TASK DETAILS => What this exercise needs is every entry restated as written, with no pictures.

[Image change detection data]
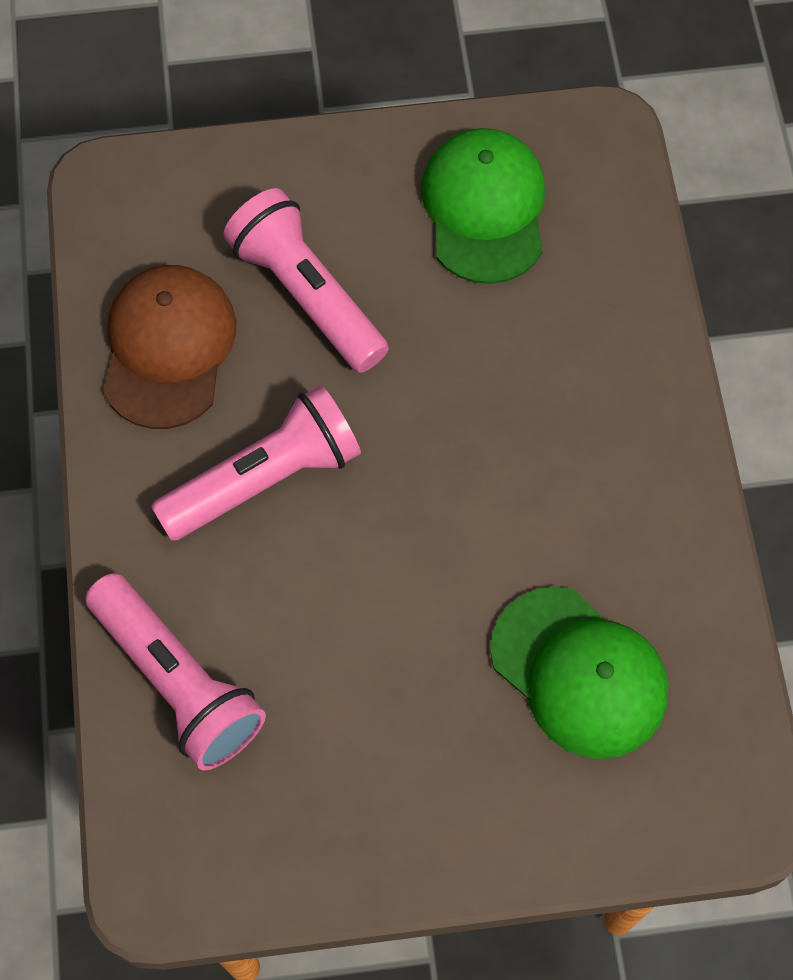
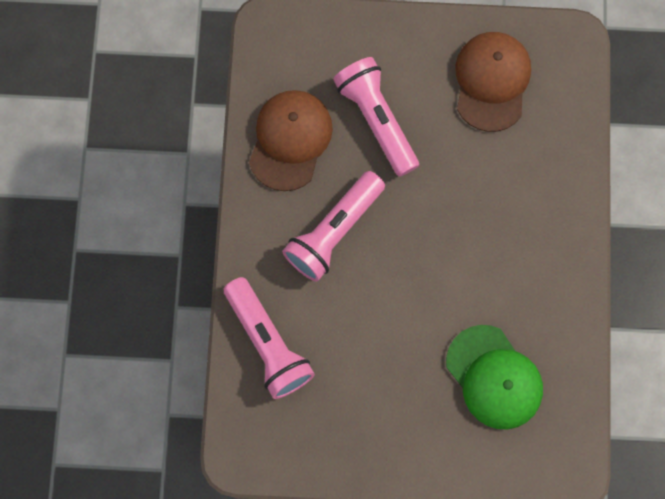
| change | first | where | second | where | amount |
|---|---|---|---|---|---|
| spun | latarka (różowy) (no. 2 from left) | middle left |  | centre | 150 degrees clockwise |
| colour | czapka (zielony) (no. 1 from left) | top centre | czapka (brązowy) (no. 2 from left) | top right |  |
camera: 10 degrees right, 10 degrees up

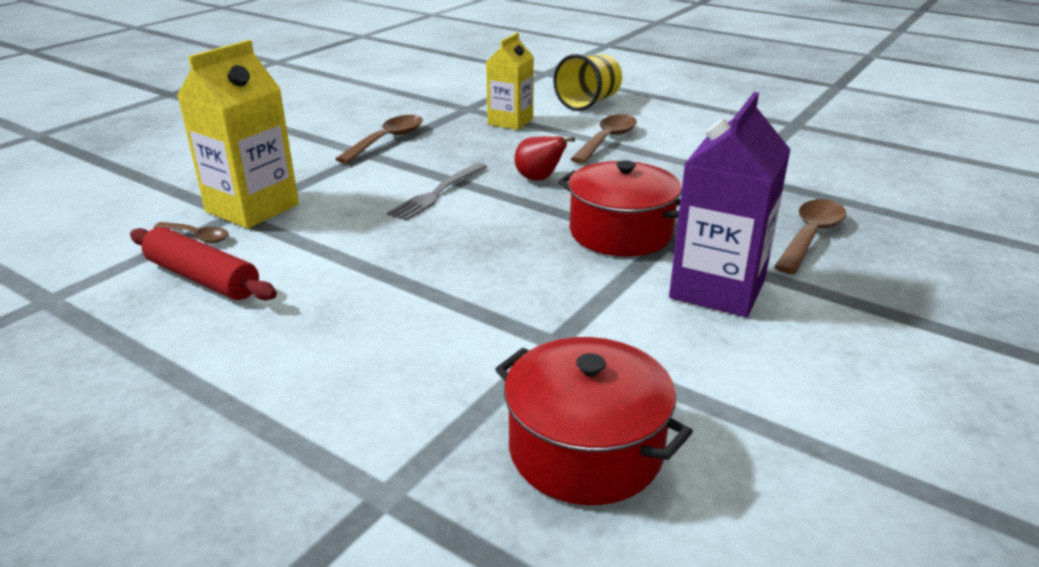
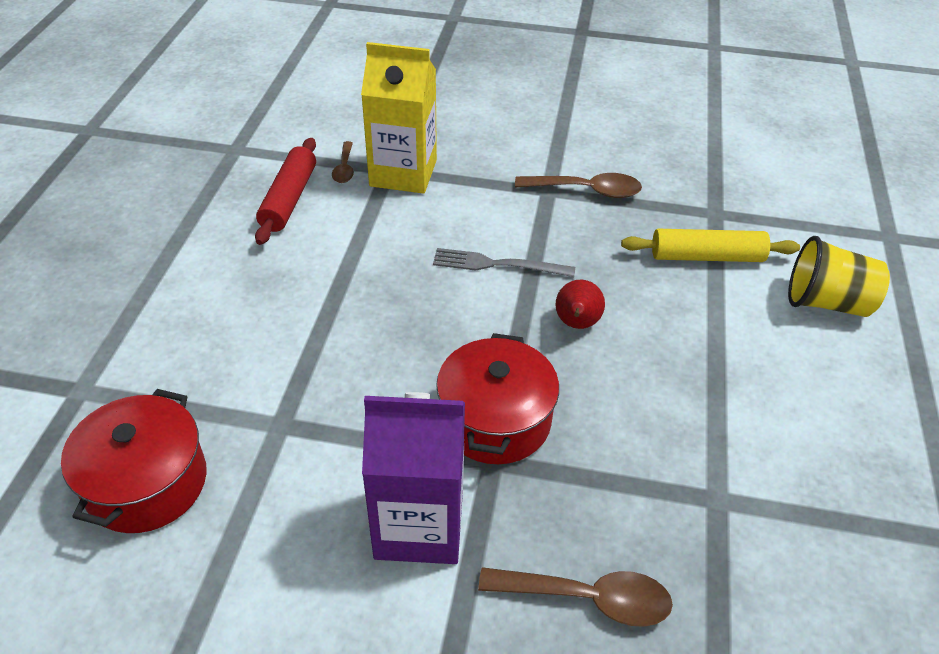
| change | first | where | second | where | amount |
|---|---|---|---|---|---|
| exchanged | karton mleka (żółty) (no. 2 from left) | top centre | wałek do ciasta (żółty) | middle right |  |
| missing | łyżka (brązowy) (no. 3 from left) | top centre |  |  |  |
camera: 65 degrees right, 15 degrees up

WORKED SOLUTION =>
| change | first | where | second | where | amount |
|---|---|---|---|---|---|
| spun | latarka (różowy) (no. 2 from left) | middle left |  | centre | 150 degrees clockwise |
| colour | czapka (zielony) (no. 1 from left) | top centre | czapka (brązowy) (no. 2 from left) | top right |  |
camera: 10 degrees right, 10 degrees up

| change | first | where | second | where | amount |
|---|---|---|---|---|---|
| exchanged | karton mleka (żółty) (no. 2 from left) | top centre | wałek do ciasta (żółty) | middle right |  |
| missing | łyżka (brązowy) (no. 3 from left) | top centre |  |  |  |
camera: 65 degrees right, 15 degrees up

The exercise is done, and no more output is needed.